• **Object tally data**

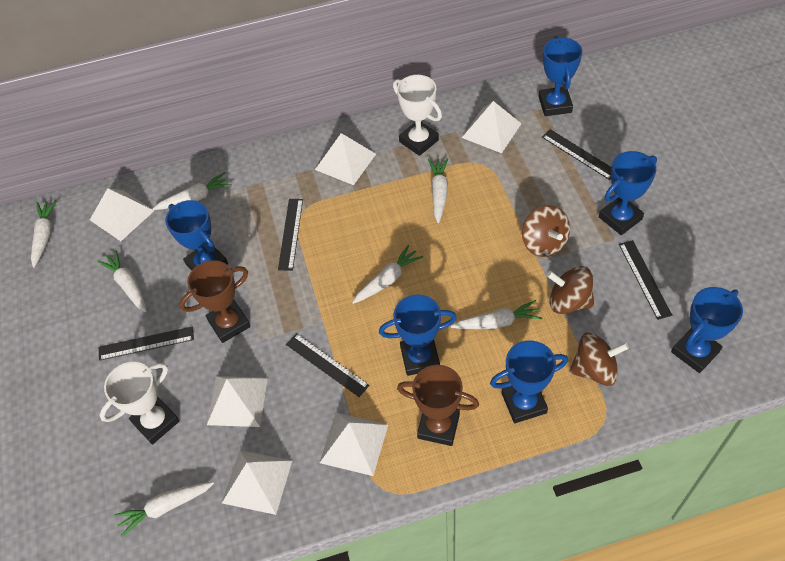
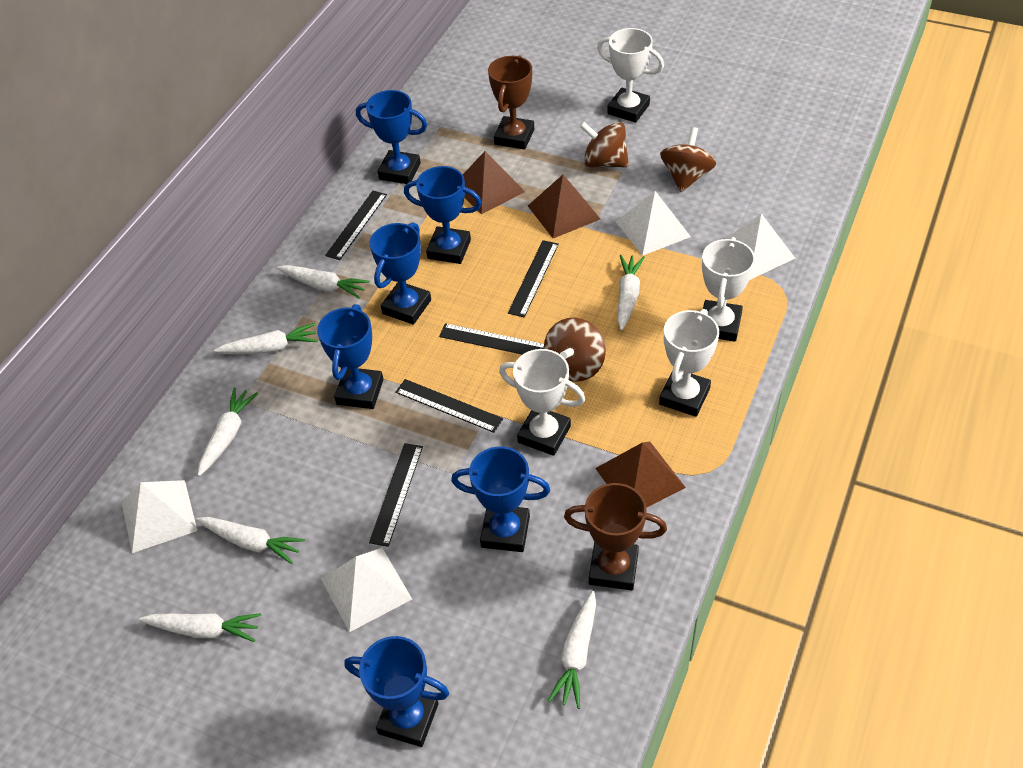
brown pyramid: 0 -> 3
white pyramid: 6 -> 4
white trophy: 2 -> 4

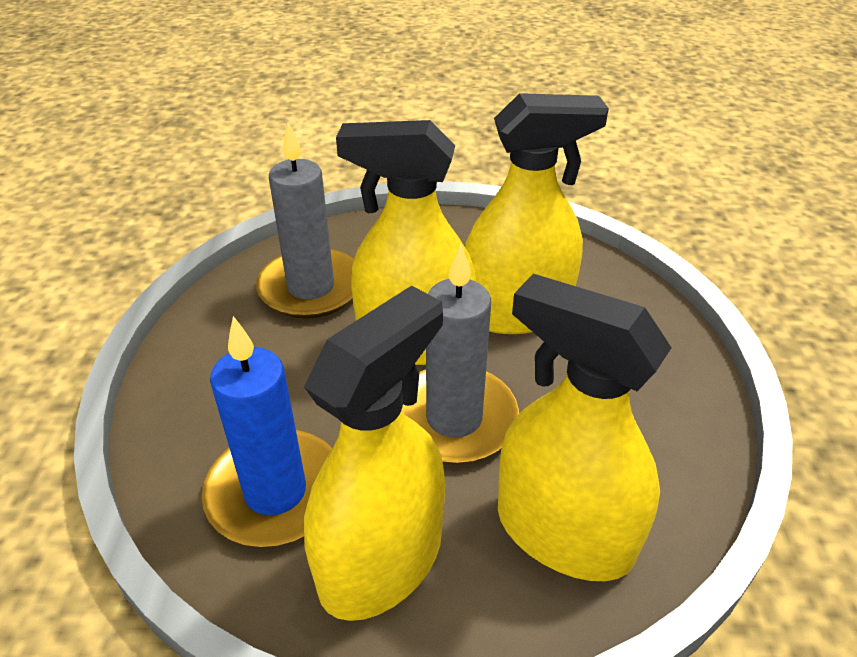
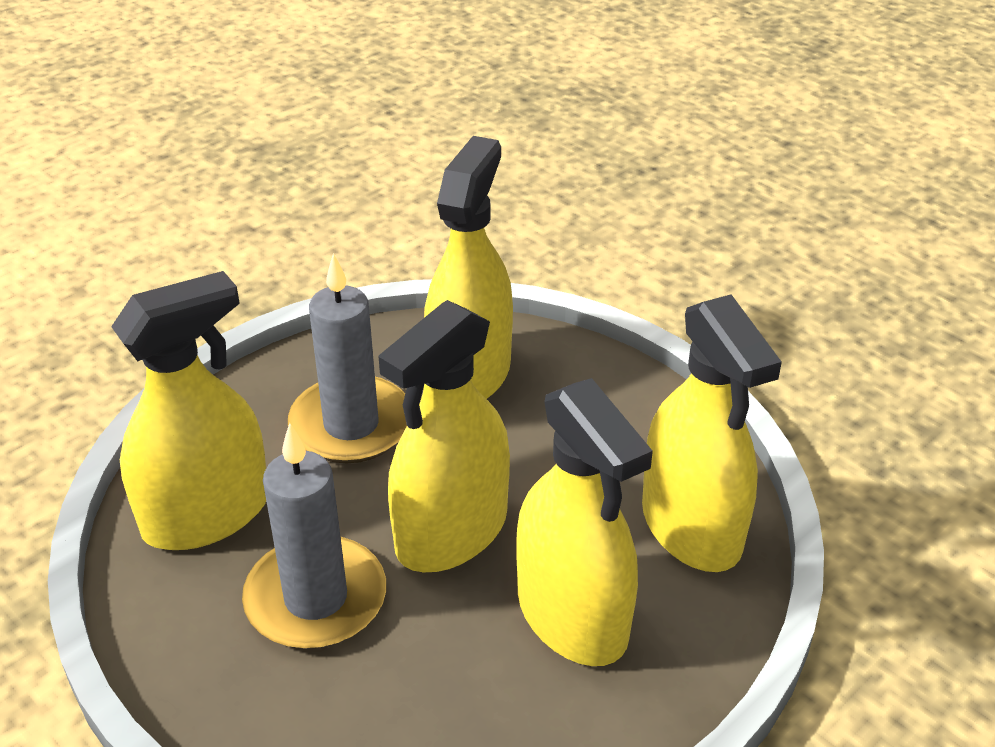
blue candle: 1 -> 0
yellow spray bottle: 4 -> 5

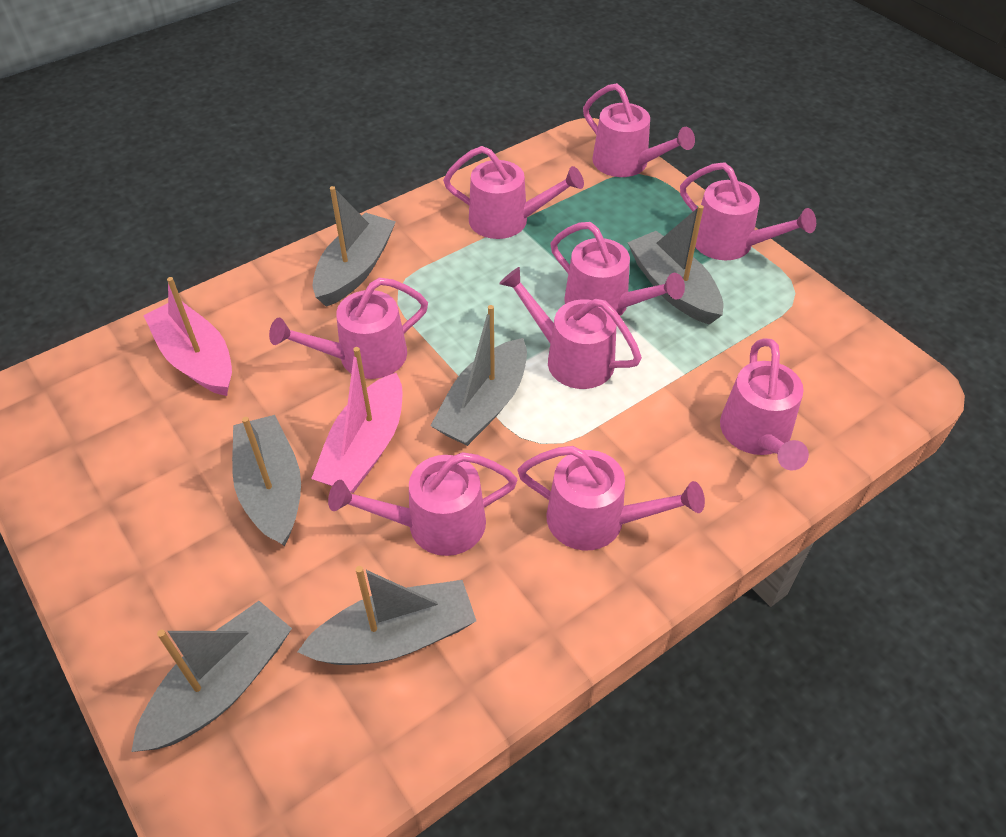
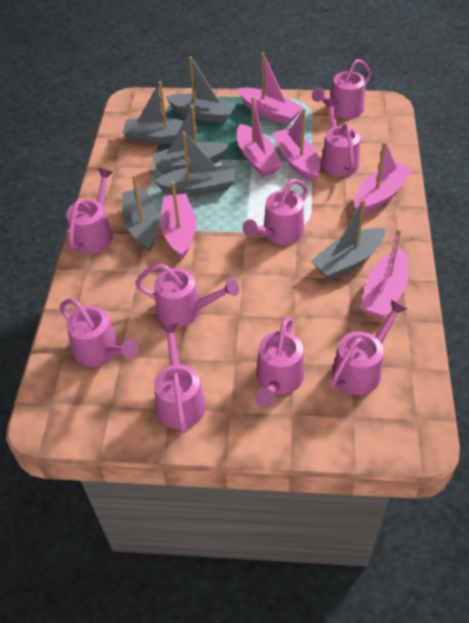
pink boat: 2 -> 6

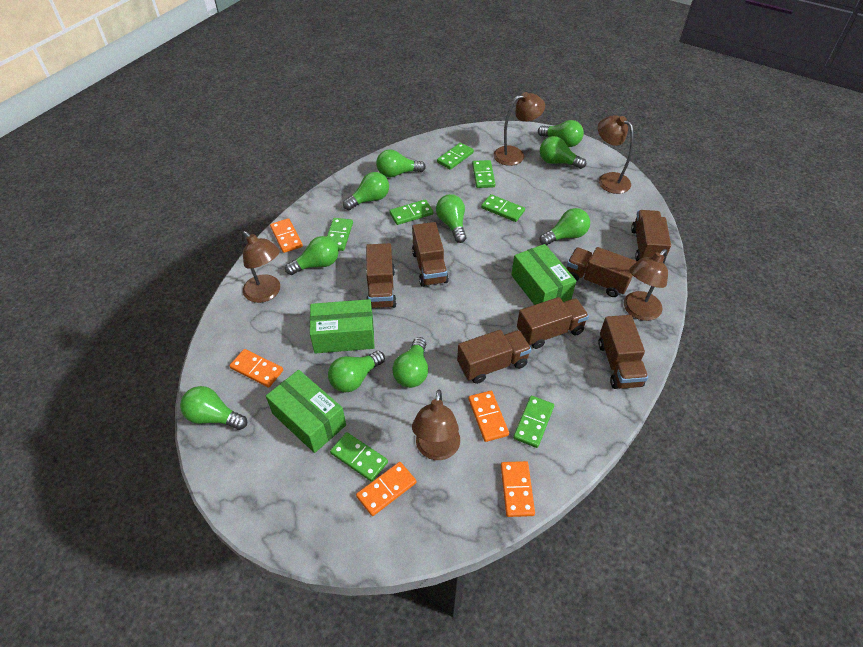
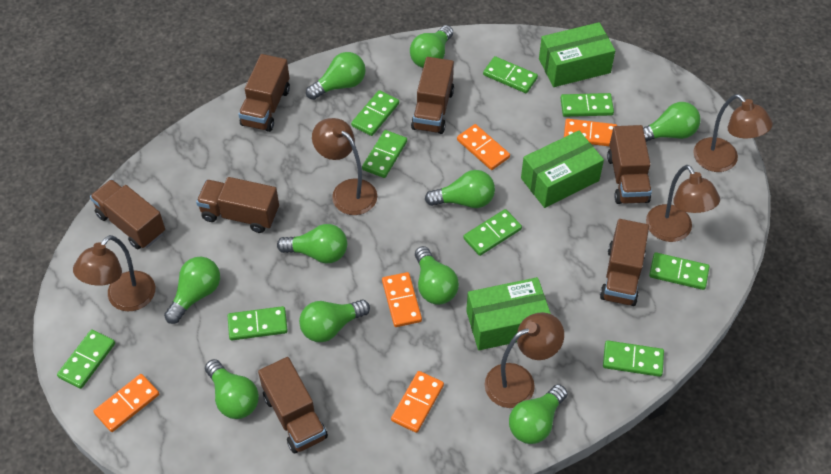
green domino: 7 -> 9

• **Task goal**
Write out exactly the lines beginning with the line that holds "blue candle: 1 -> 0" and ending with the final line of the data, both ends included, without the pictures.

• **Answer area**
blue candle: 1 -> 0
yellow spray bottle: 4 -> 5

pink boat: 2 -> 6

green domino: 7 -> 9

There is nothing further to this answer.